RECORDED DATA:

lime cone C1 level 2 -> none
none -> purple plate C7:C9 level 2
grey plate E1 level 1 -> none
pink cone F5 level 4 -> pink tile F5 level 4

==

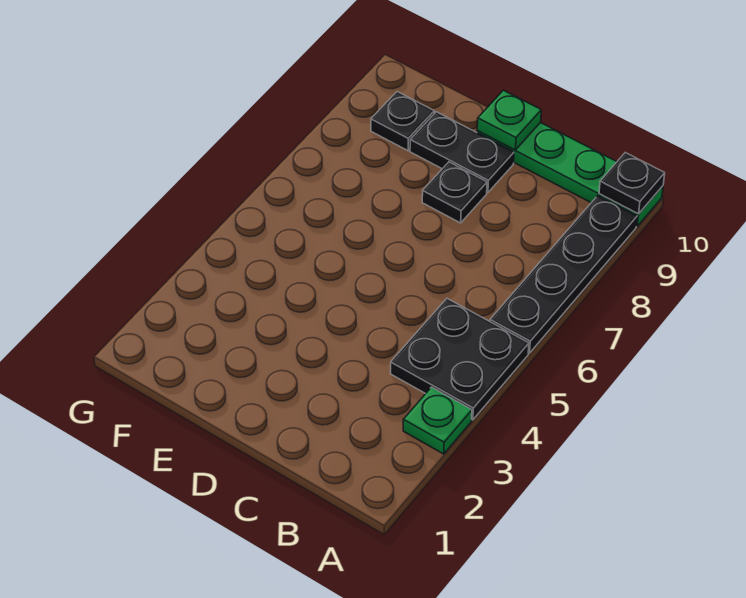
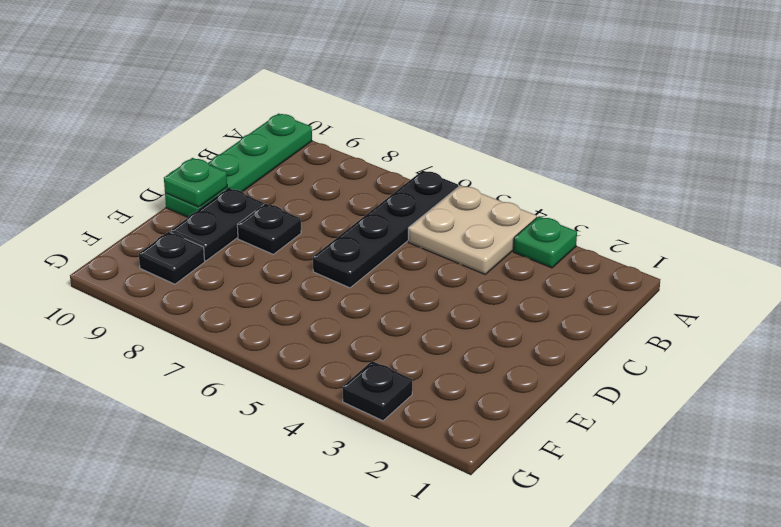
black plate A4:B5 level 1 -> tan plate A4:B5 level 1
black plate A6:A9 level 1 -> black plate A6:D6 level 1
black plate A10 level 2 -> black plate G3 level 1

WORK TO BE COMPLETED:
Using the entries above, return exactly the lines from the line with "none -> purple plate C7:C9 level 2" to the line with "pink cone F5 level 4 -> pink tile F5 level 4", counting both of those lines.

FINAL ANSWER:
none -> purple plate C7:C9 level 2
grey plate E1 level 1 -> none
pink cone F5 level 4 -> pink tile F5 level 4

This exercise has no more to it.